**What is expected:** Repeat the stretch of entries below from the line with "purple capsule [732,205,792,273]" through the line with "black pan [853,376,955,500]". Include both ends and add nothing.

==============================

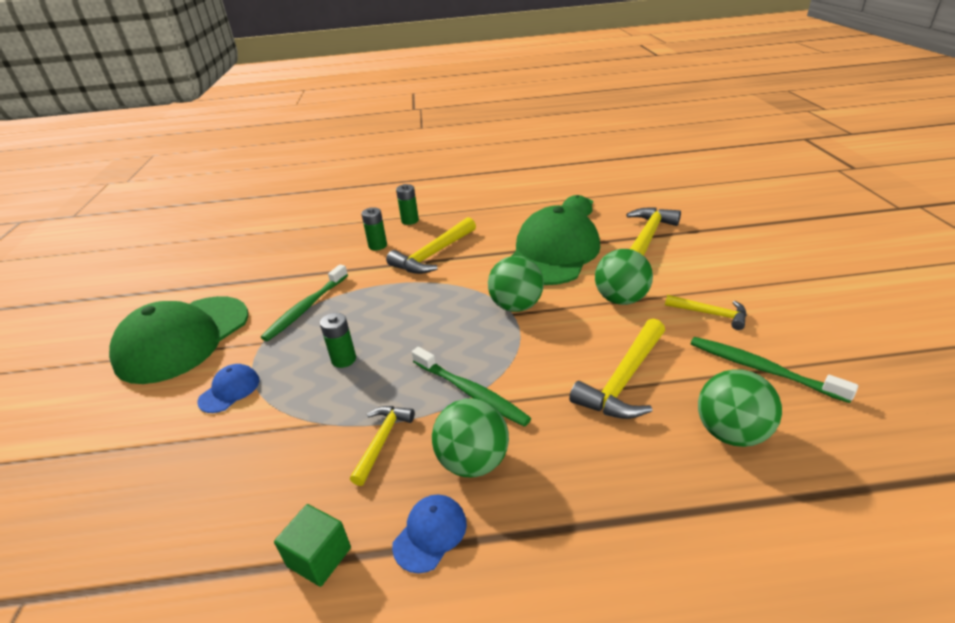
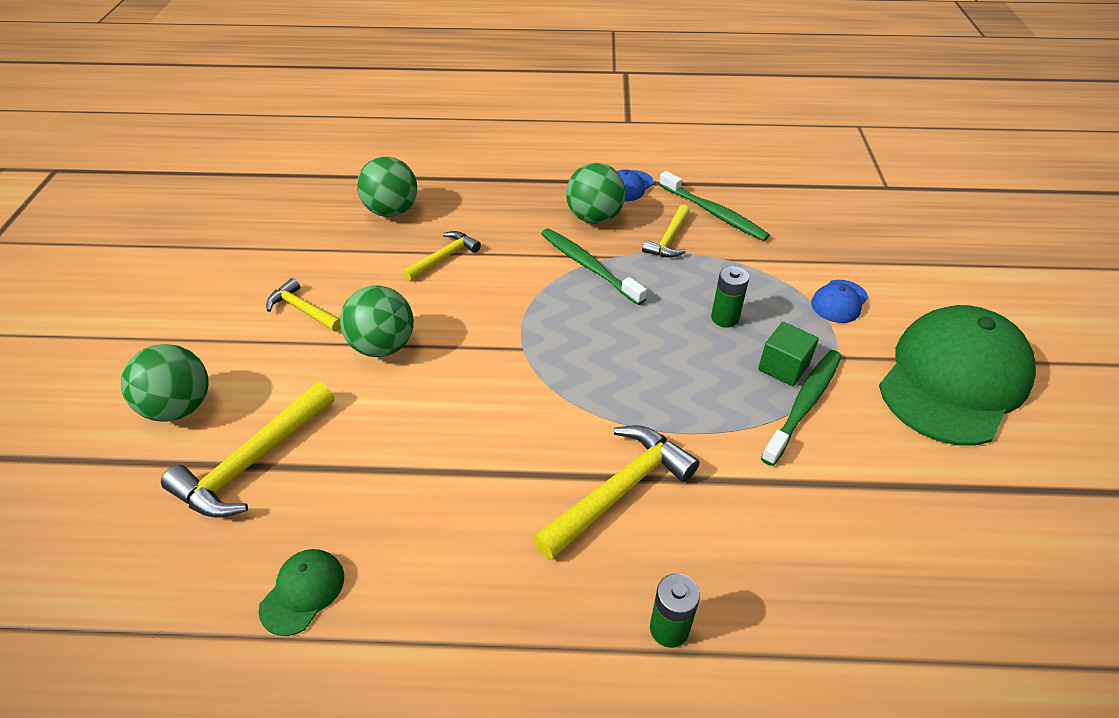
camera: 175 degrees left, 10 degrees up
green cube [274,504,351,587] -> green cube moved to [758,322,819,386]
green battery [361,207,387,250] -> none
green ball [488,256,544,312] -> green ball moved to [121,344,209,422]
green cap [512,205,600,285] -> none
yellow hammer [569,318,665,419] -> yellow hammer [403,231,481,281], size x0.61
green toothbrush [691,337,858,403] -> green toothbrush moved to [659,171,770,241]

==============================

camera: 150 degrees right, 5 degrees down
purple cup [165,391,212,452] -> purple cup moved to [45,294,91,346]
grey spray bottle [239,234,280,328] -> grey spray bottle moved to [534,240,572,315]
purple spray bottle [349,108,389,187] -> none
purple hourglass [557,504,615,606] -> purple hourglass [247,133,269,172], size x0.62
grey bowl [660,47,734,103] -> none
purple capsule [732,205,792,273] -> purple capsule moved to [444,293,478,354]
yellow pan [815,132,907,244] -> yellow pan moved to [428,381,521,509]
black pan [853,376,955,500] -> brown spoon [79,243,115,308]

==============================

**Answer box:**
purple capsule [732,205,792,273] -> purple capsule moved to [444,293,478,354]
yellow pan [815,132,907,244] -> yellow pan moved to [428,381,521,509]
black pan [853,376,955,500] -> brown spoon [79,243,115,308]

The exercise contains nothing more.